▶ _What needs to be done_:
Repeat the listing exactly, line by line, and leave the pictures behind.

▶ _Provided information_:
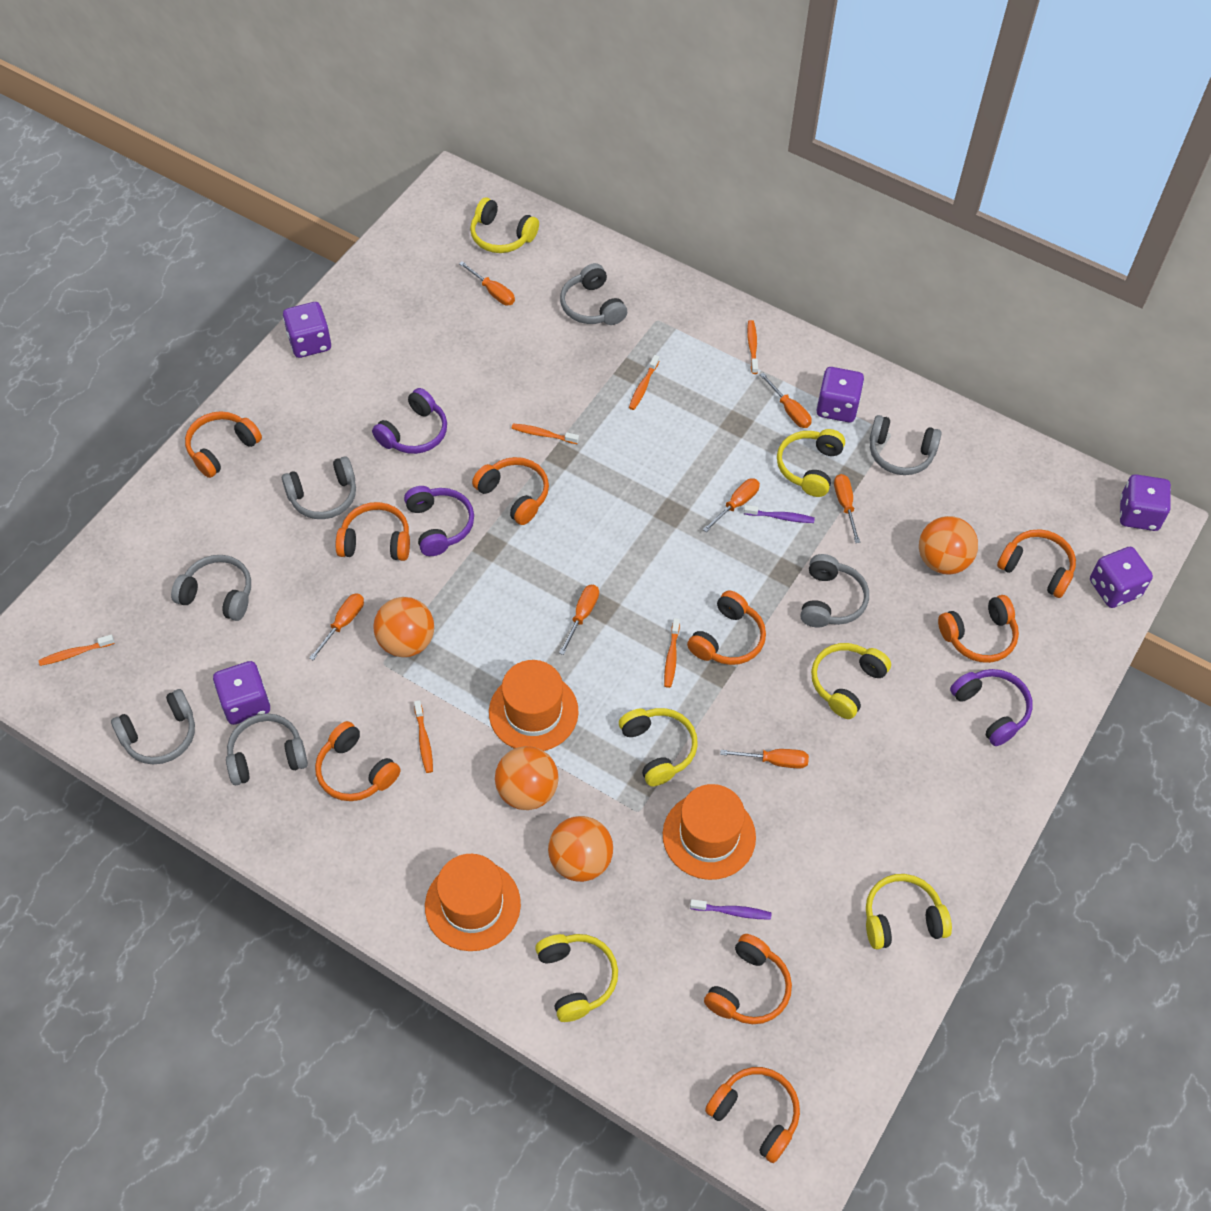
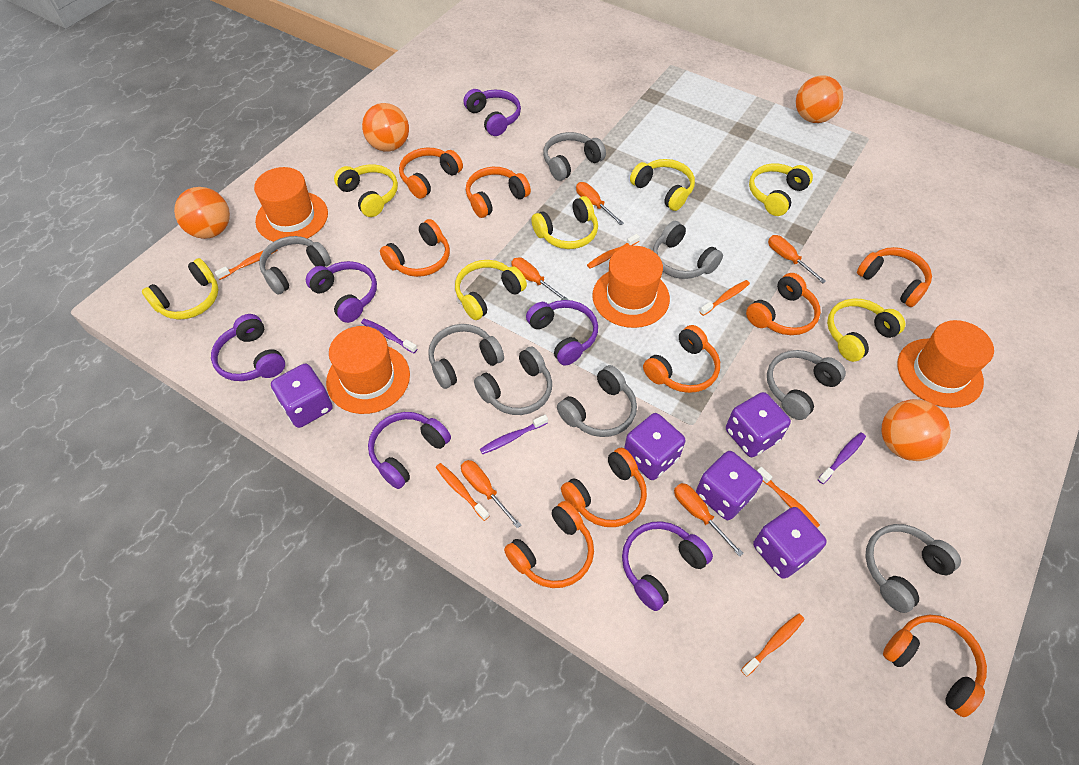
grey headphones: 7 -> 8
orange hat: 3 -> 4
orange screwdriver: 7 -> 5
purple headphones: 3 -> 6
purple toothbrush: 2 -> 3
yellow headphones: 6 -> 7

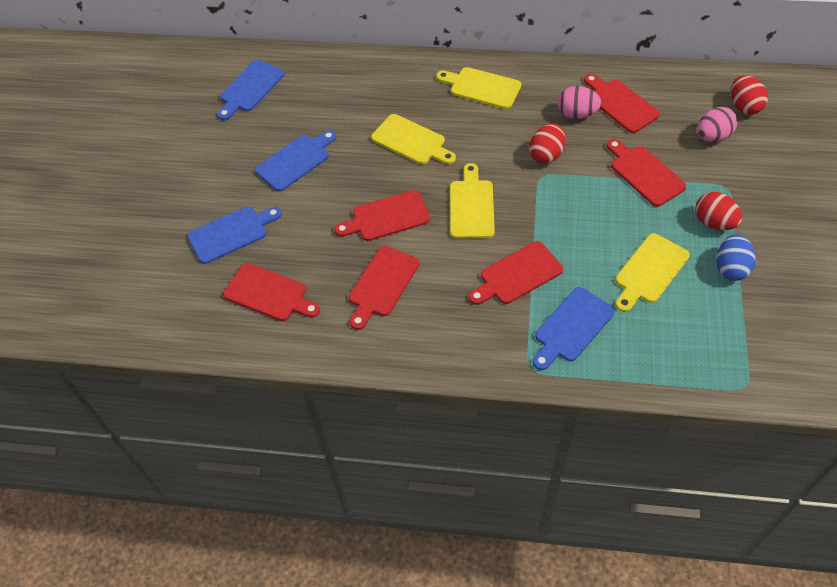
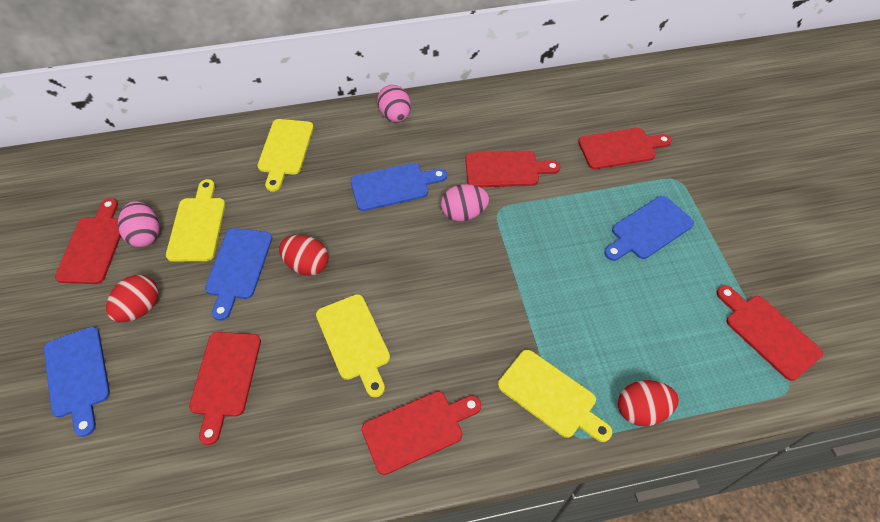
blue egg: 1 -> 0
pink egg: 2 -> 3

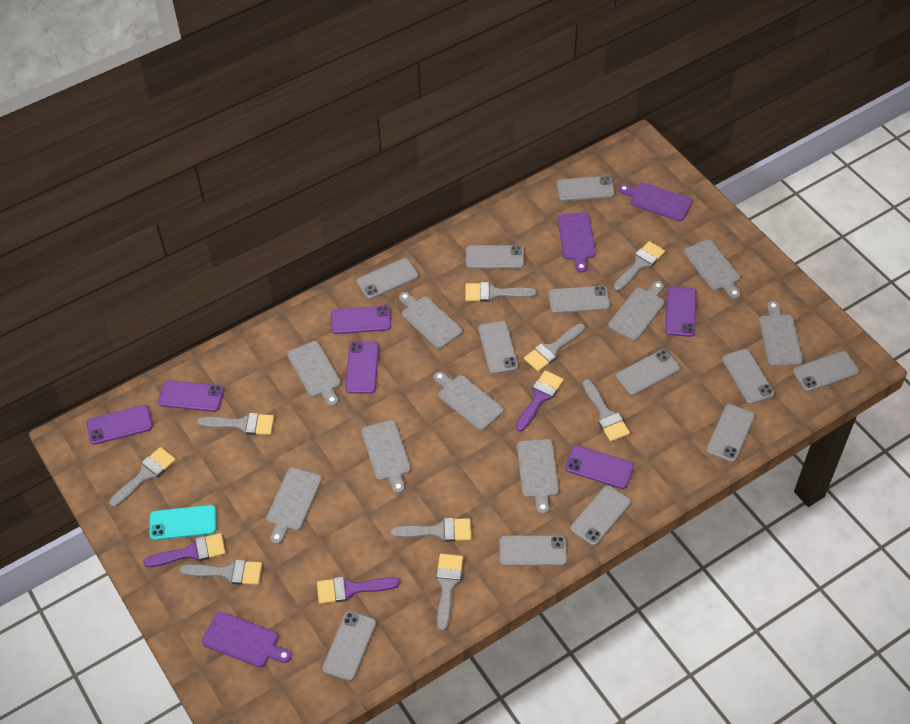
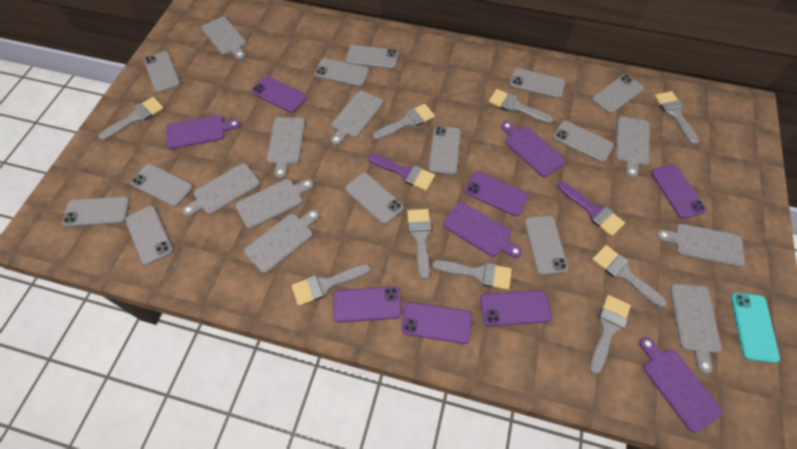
purple brush: 3 -> 2
purple cutting board: 3 -> 4

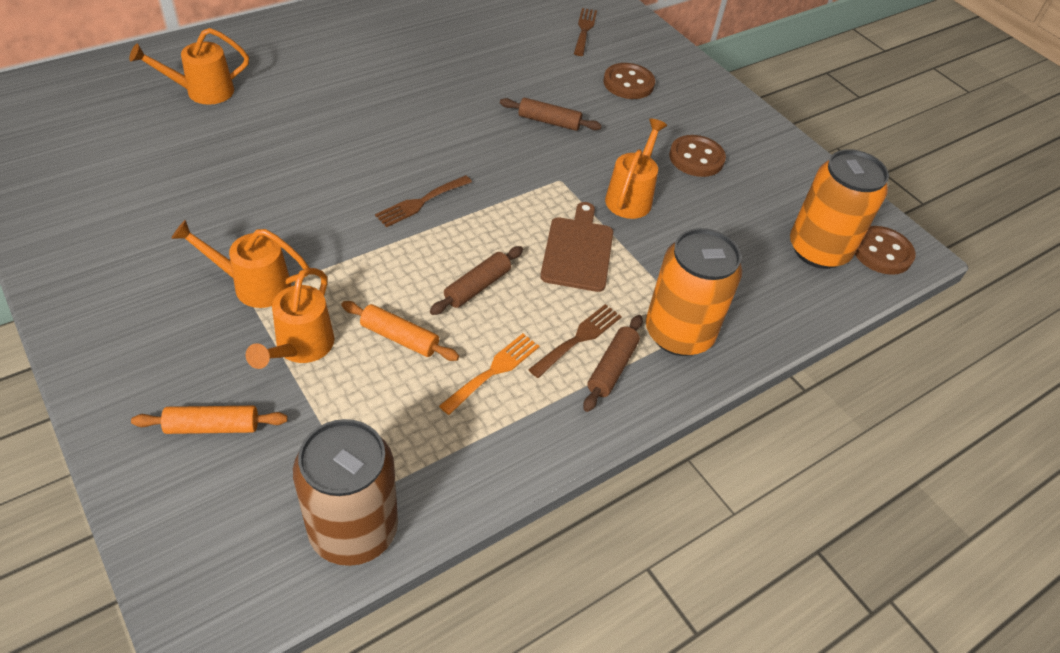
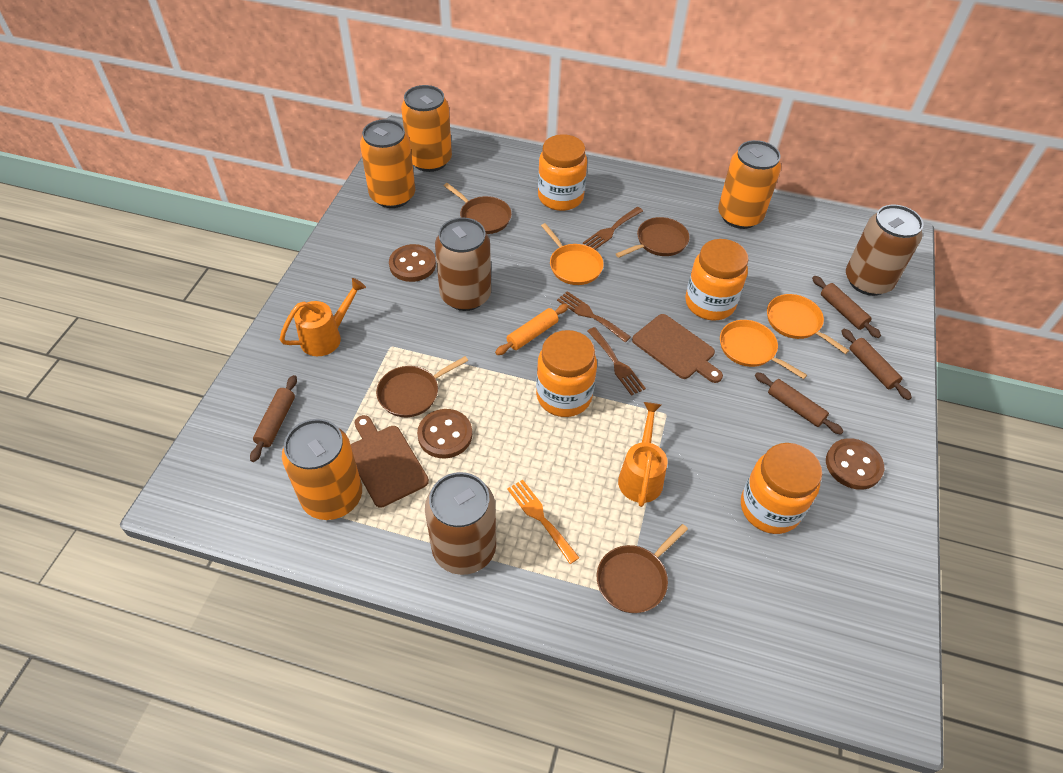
brown can: 1 -> 3
brown cutting board: 1 -> 2
brown pan: 0 -> 4
brown rolling pin: 3 -> 4
orange can: 2 -> 4
orange jar: 0 -> 4
orange pan: 0 -> 3
orange rolling pin: 2 -> 1
orange watering can: 4 -> 2

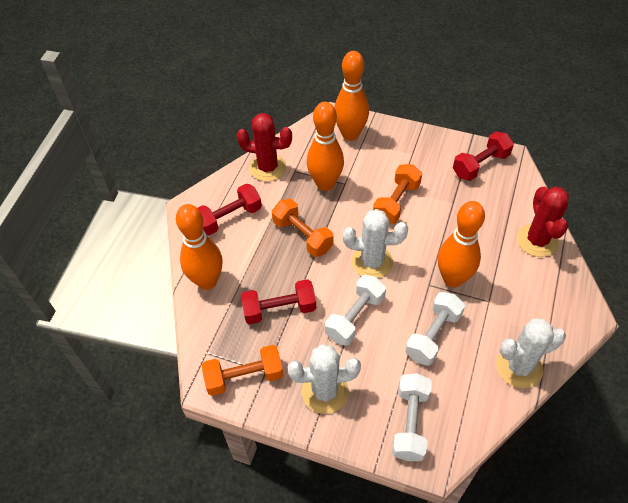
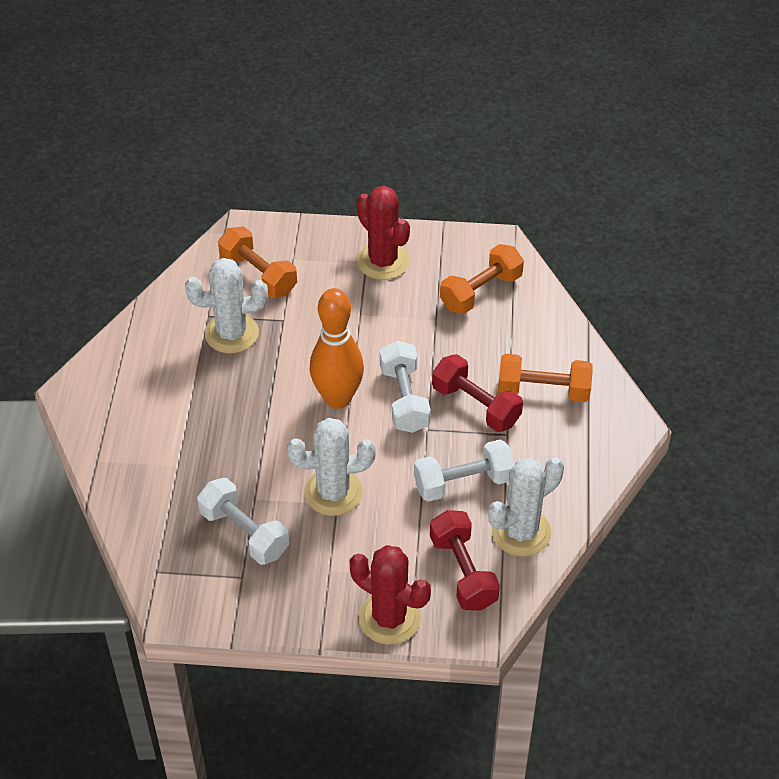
orange bowling pin: 4 -> 1
red dumbbell: 3 -> 2

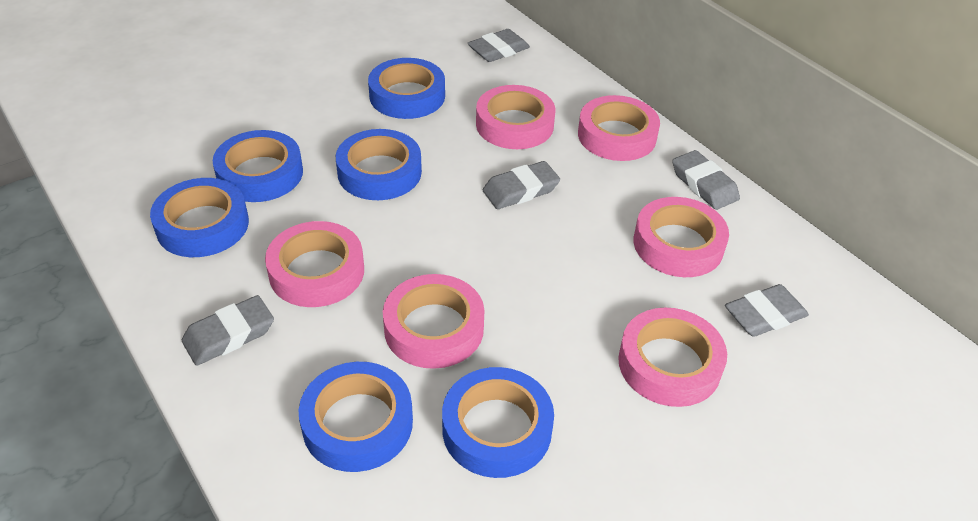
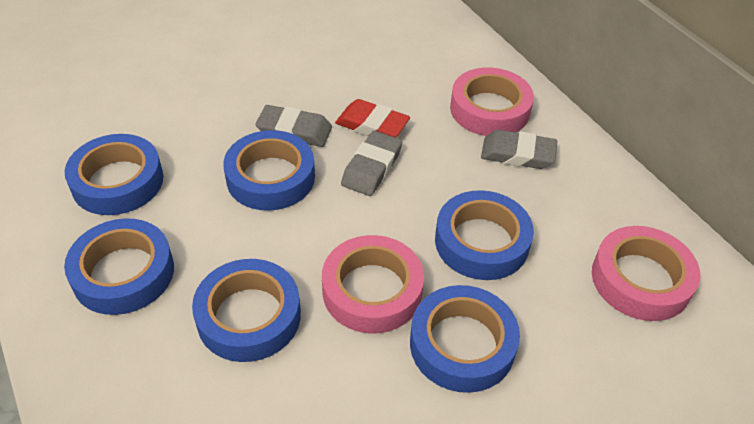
grey eraser: 5 -> 3
pink tape: 6 -> 3
red eraser: 0 -> 1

▶ _Result for this task_:
grey headphones: 7 -> 8
orange hat: 3 -> 4
orange screwdriver: 7 -> 5
purple headphones: 3 -> 6
purple toothbrush: 2 -> 3
yellow headphones: 6 -> 7

blue egg: 1 -> 0
pink egg: 2 -> 3

purple brush: 3 -> 2
purple cutting board: 3 -> 4

brown can: 1 -> 3
brown cutting board: 1 -> 2
brown pan: 0 -> 4
brown rolling pin: 3 -> 4
orange can: 2 -> 4
orange jar: 0 -> 4
orange pan: 0 -> 3
orange rolling pin: 2 -> 1
orange watering can: 4 -> 2

orange bowling pin: 4 -> 1
red dumbbell: 3 -> 2

grey eraser: 5 -> 3
pink tape: 6 -> 3
red eraser: 0 -> 1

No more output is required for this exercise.